- What is being asked:
Omit the pictures from the listing below and print every remaining entry verbatim.
---------- Input data
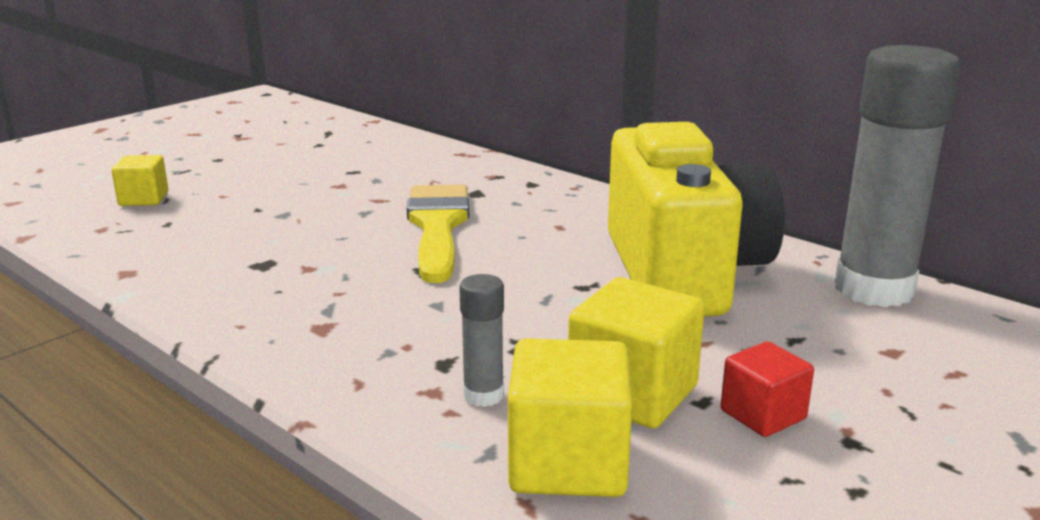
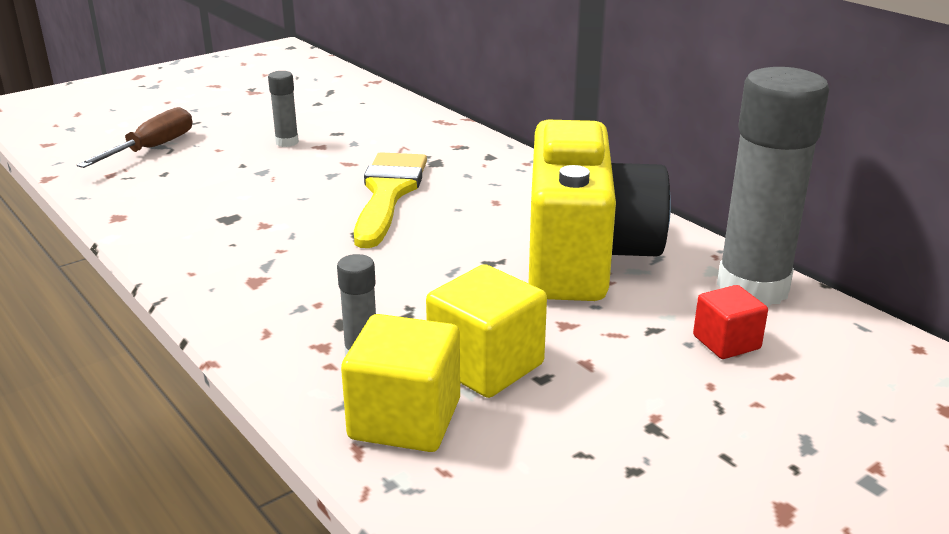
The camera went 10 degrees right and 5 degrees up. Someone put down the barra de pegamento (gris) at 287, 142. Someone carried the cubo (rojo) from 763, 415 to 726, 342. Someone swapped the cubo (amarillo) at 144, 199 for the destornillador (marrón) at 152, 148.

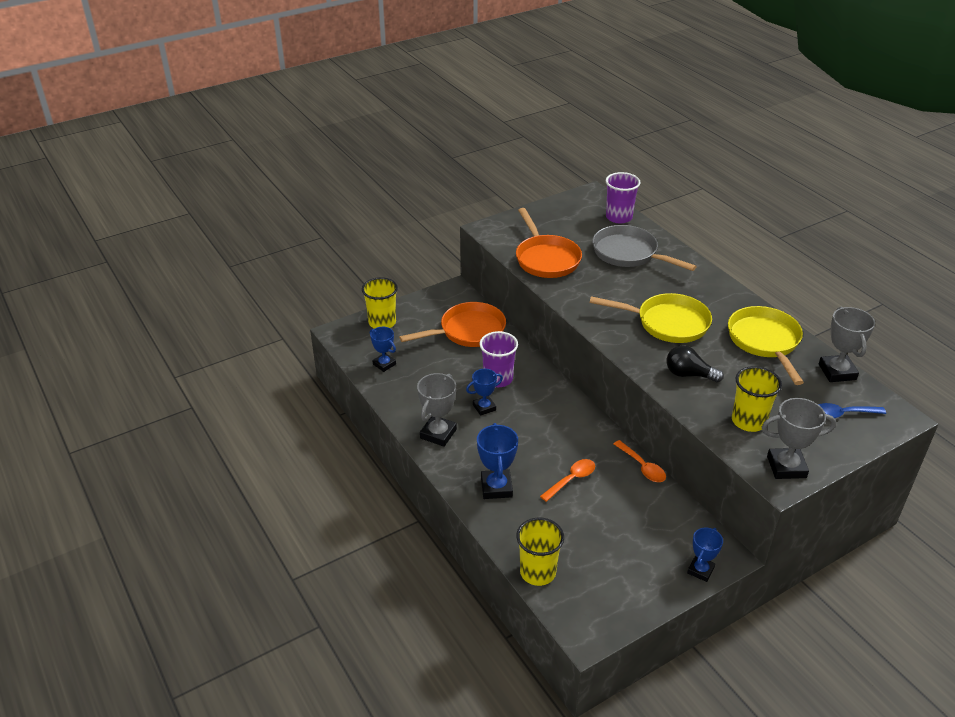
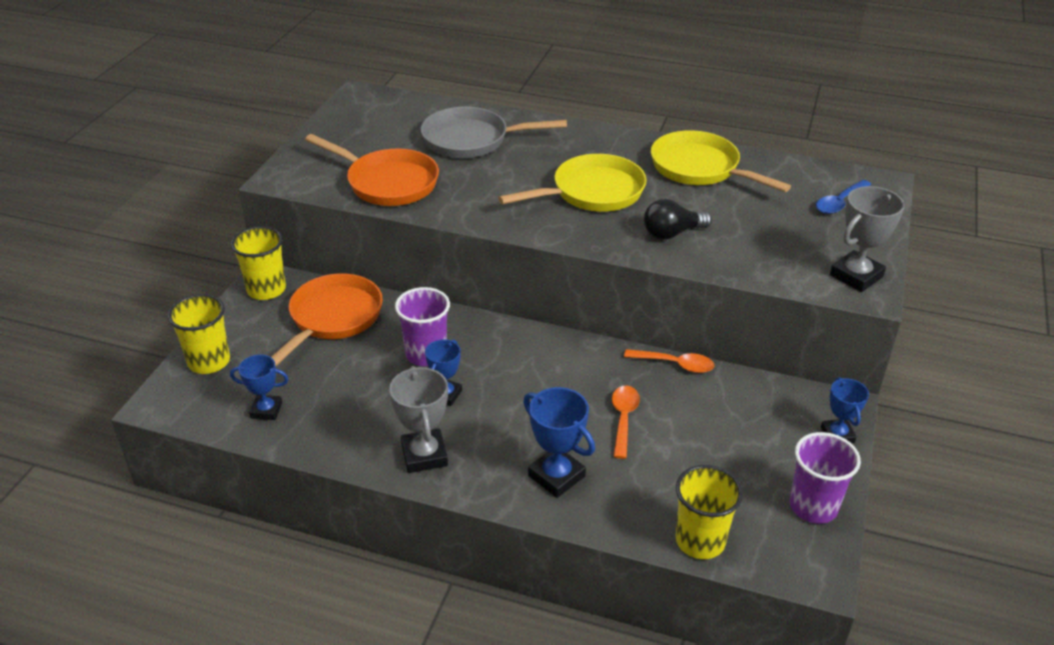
The camera went 40 degrees left and 0 degrees up. Someone took away the trofeo (gris) at 837, 372. Someone carried the vaso (morado) from 619, 217 to 813, 506. Someone carried the vaso (amarillo) from 748, 421 to 266, 289.

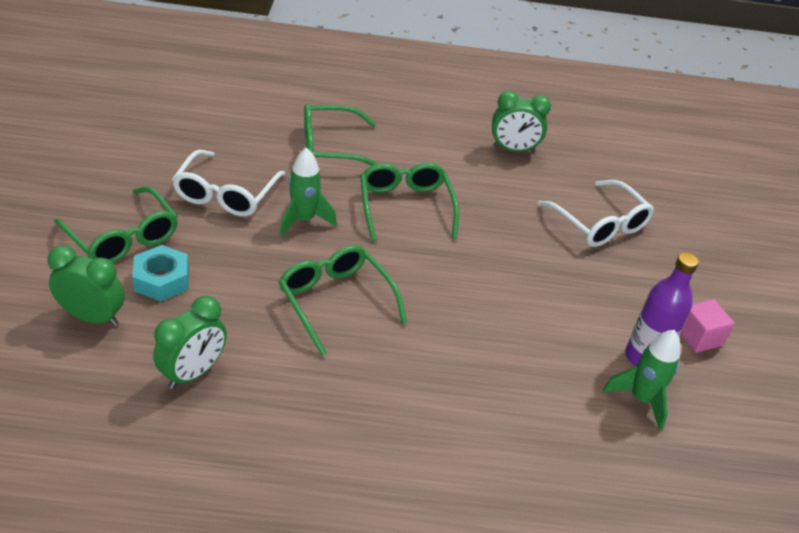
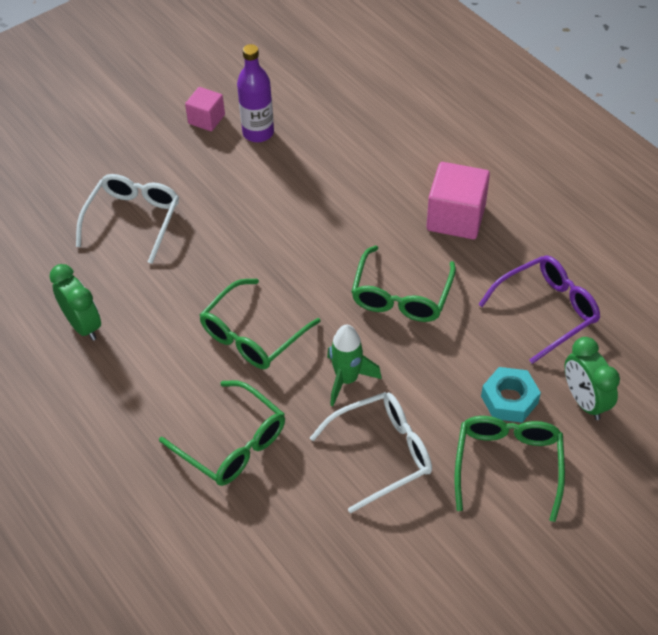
The camera went 125 degrees left and 10 degrees up. Someone took away the cohete (verde) at 641, 399. Someone put down the cubo (rosa) at 456, 217. Someone swapped the despertador (verde) at 193, 373 for the gafas (morado) at 547, 311.

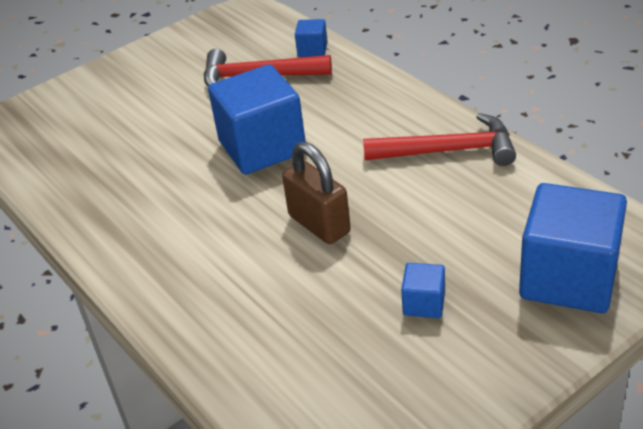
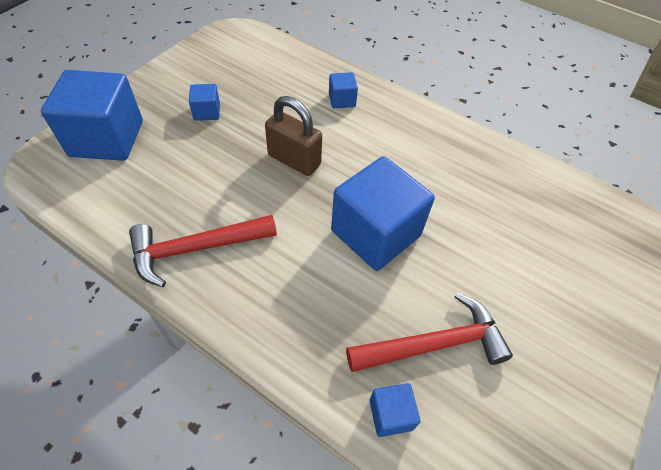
The camera went 155 degrees right and 15 degrees up. Someone put down the cubo (azul) at 342, 100.

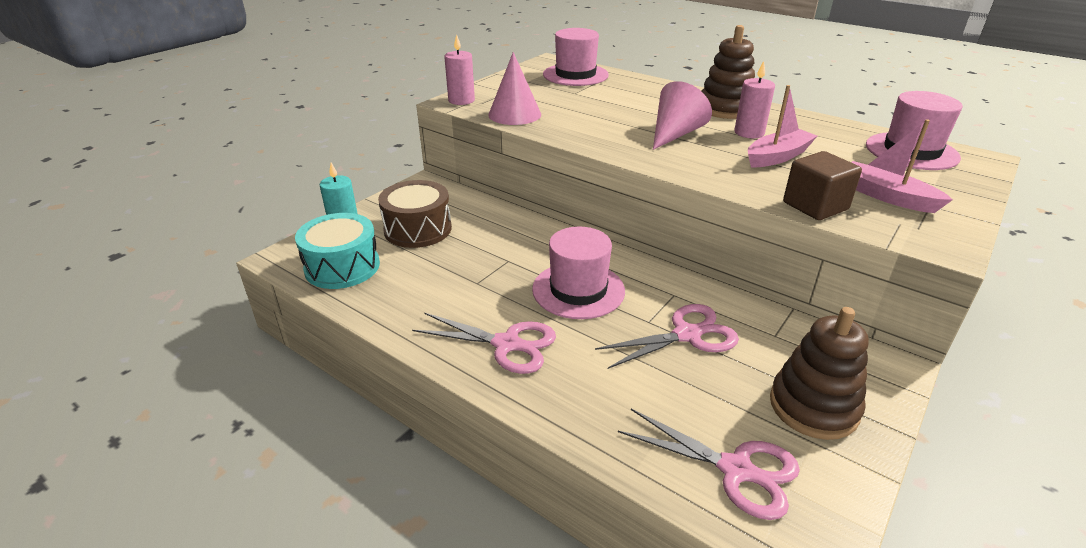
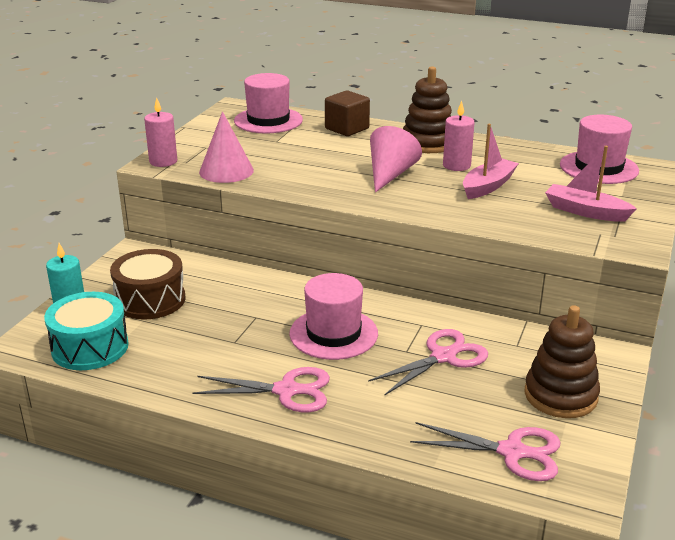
The camera went 15 degrees left and 5 degrees down. Someone carried the cubo (marrón) from 815, 206 to 347, 128.

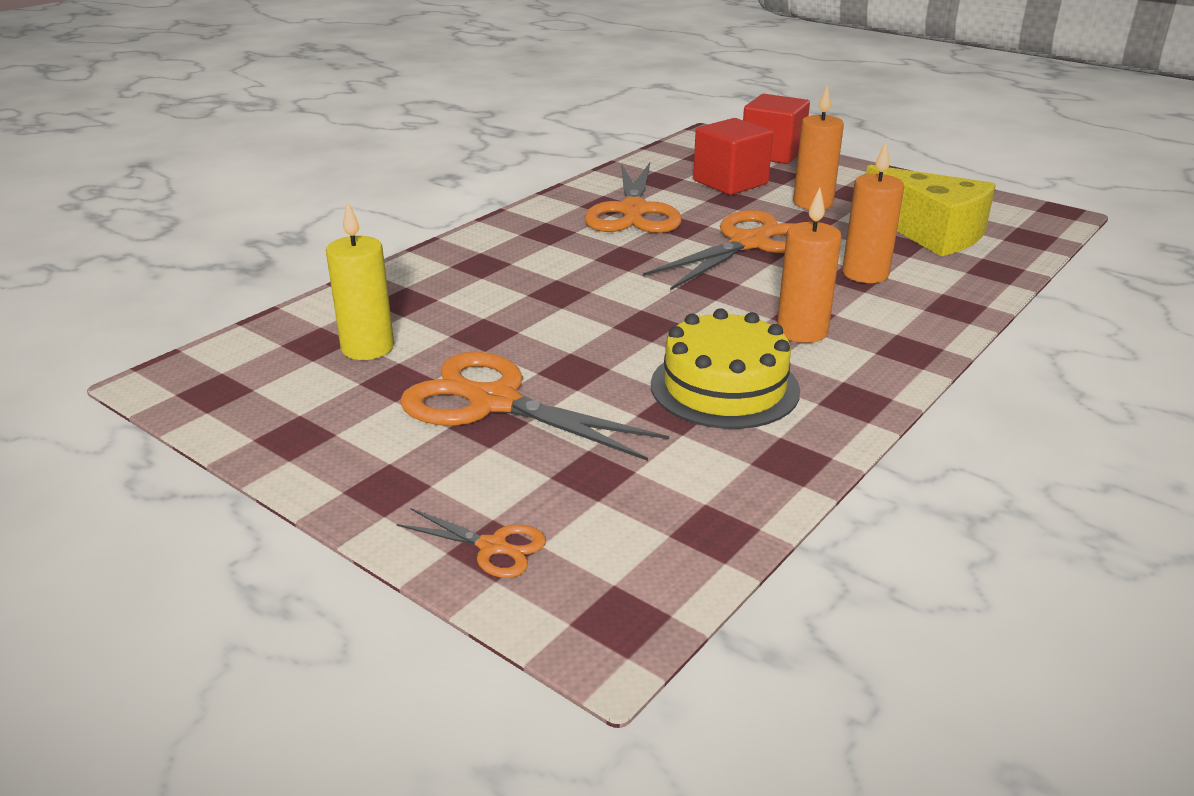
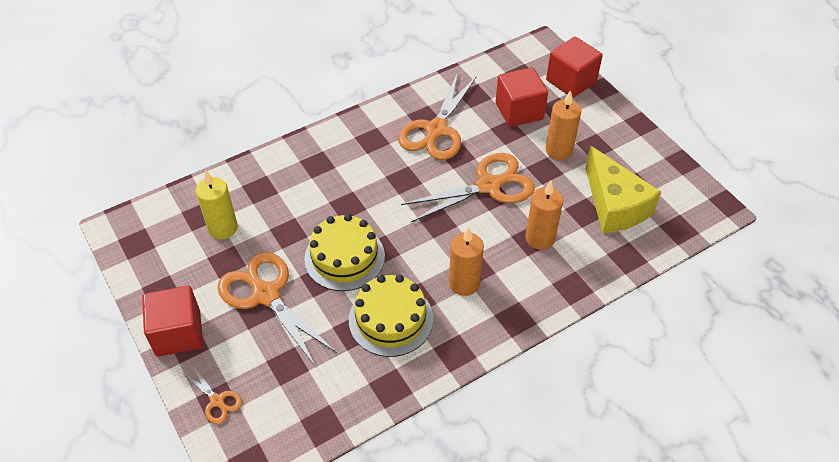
The camera went 20 degrees right and 20 degrees up. Someone put down the cubo (rojo) at 178, 333. Someone put down the tarta (amarillo) at 344, 257.

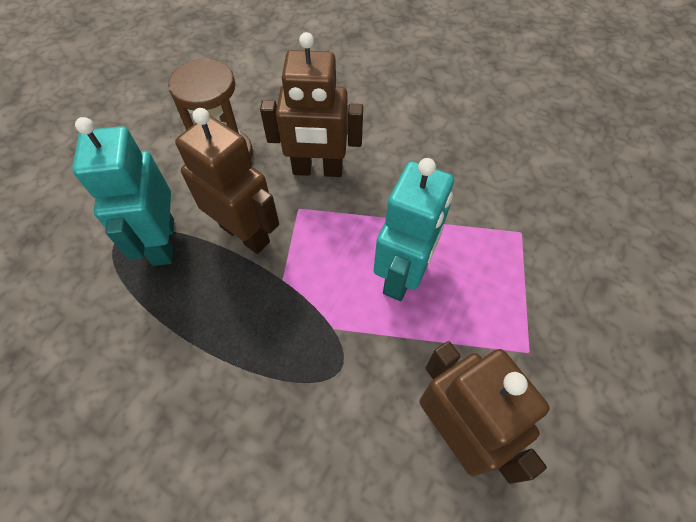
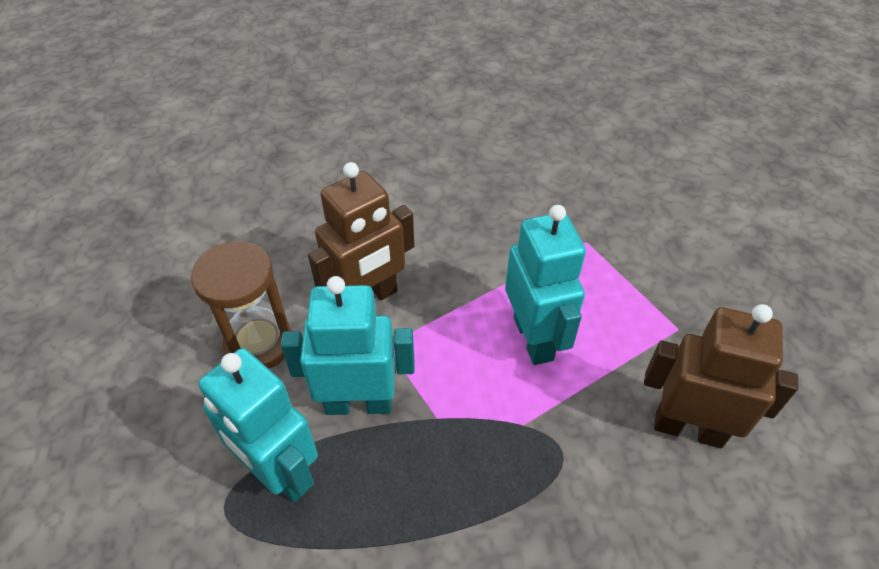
The camera went 40 degrees left and 10 degrees down. Someone repainted the robot (marrón) at 245, 233, which became the robot (turquesa) at 359, 403.

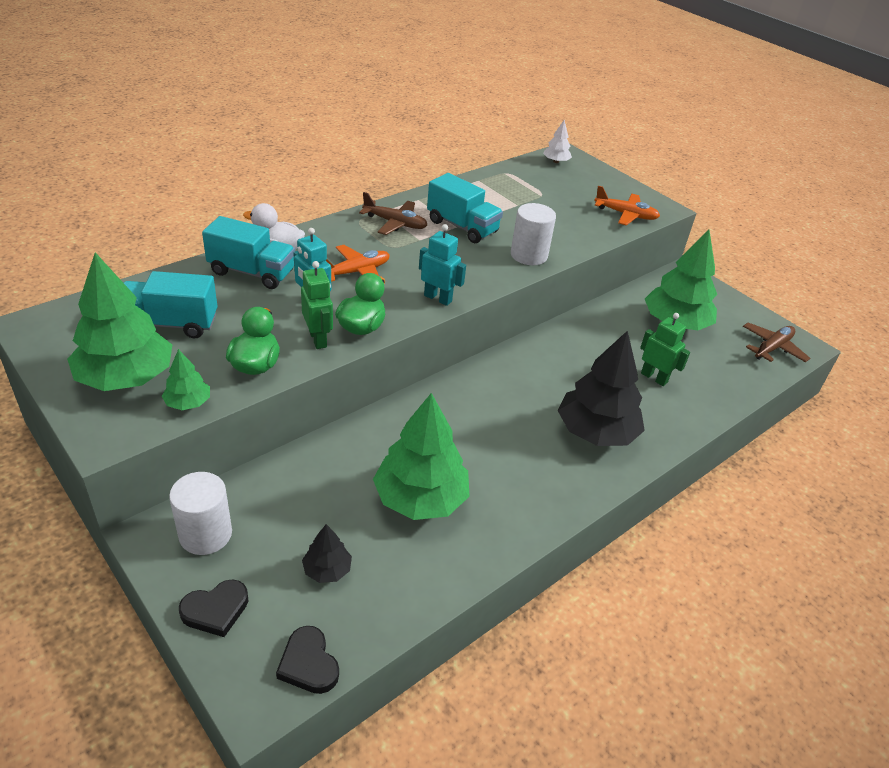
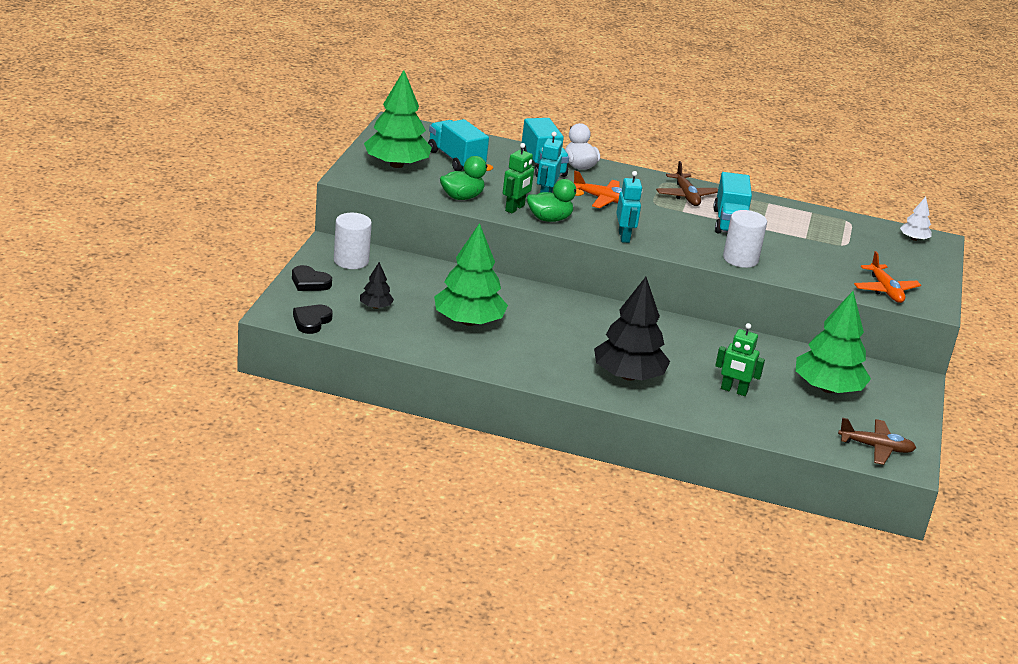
The camera went 55 degrees right and 10 degrees down. Someone took away the árbol (verde) at 188, 403. Someone rotated the robot (verde) at 654, 377 by 105 degrees clockwise.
--------------------
- Result for this task:
The camera went 10 degrees right and 5 degrees up. Someone put down the barra de pegamento (gris) at 287, 142. Someone carried the cubo (rojo) from 763, 415 to 726, 342. Someone swapped the cubo (amarillo) at 144, 199 for the destornillador (marrón) at 152, 148.

The camera went 40 degrees left and 0 degrees up. Someone took away the trofeo (gris) at 837, 372. Someone carried the vaso (morado) from 619, 217 to 813, 506. Someone carried the vaso (amarillo) from 748, 421 to 266, 289.

The camera went 125 degrees left and 10 degrees up. Someone took away the cohete (verde) at 641, 399. Someone put down the cubo (rosa) at 456, 217. Someone swapped the despertador (verde) at 193, 373 for the gafas (morado) at 547, 311.

The camera went 155 degrees right and 15 degrees up. Someone put down the cubo (azul) at 342, 100.

The camera went 15 degrees left and 5 degrees down. Someone carried the cubo (marrón) from 815, 206 to 347, 128.

The camera went 20 degrees right and 20 degrees up. Someone put down the cubo (rojo) at 178, 333. Someone put down the tarta (amarillo) at 344, 257.

The camera went 40 degrees left and 10 degrees down. Someone repainted the robot (marrón) at 245, 233, which became the robot (turquesa) at 359, 403.

The camera went 55 degrees right and 10 degrees down. Someone took away the árbol (verde) at 188, 403. Someone rotated the robot (verde) at 654, 377 by 105 degrees clockwise.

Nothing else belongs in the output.